* **EXERCISE**
All lines in the data that hold the word "from" need copying.

* **DATASET EXCERPT**

──────

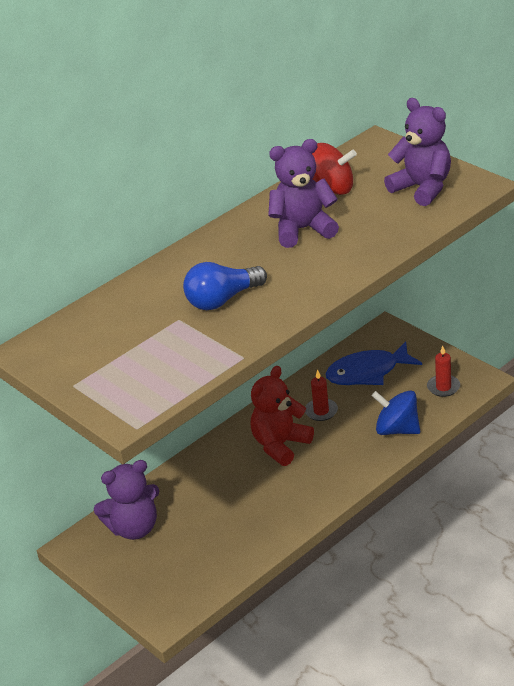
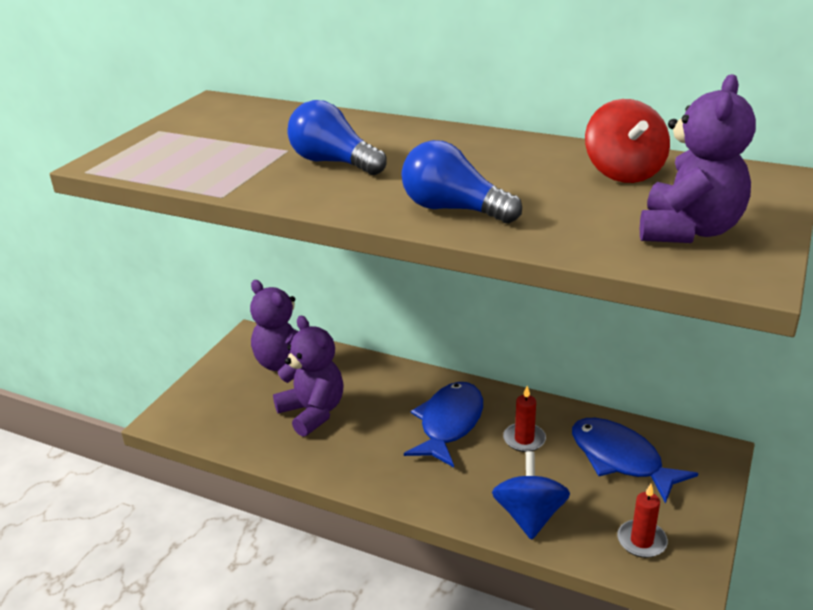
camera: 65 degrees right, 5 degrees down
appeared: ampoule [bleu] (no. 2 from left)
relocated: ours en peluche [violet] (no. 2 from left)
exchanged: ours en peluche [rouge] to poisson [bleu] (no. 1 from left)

──────

* **ANSWER SPACE**
appeared: ampoule [bleu] (no. 2 from left)
relocated: ours en peluche [violet] (no. 2 from left)
exchanged: ours en peluche [rouge] to poisson [bleu] (no. 1 from left)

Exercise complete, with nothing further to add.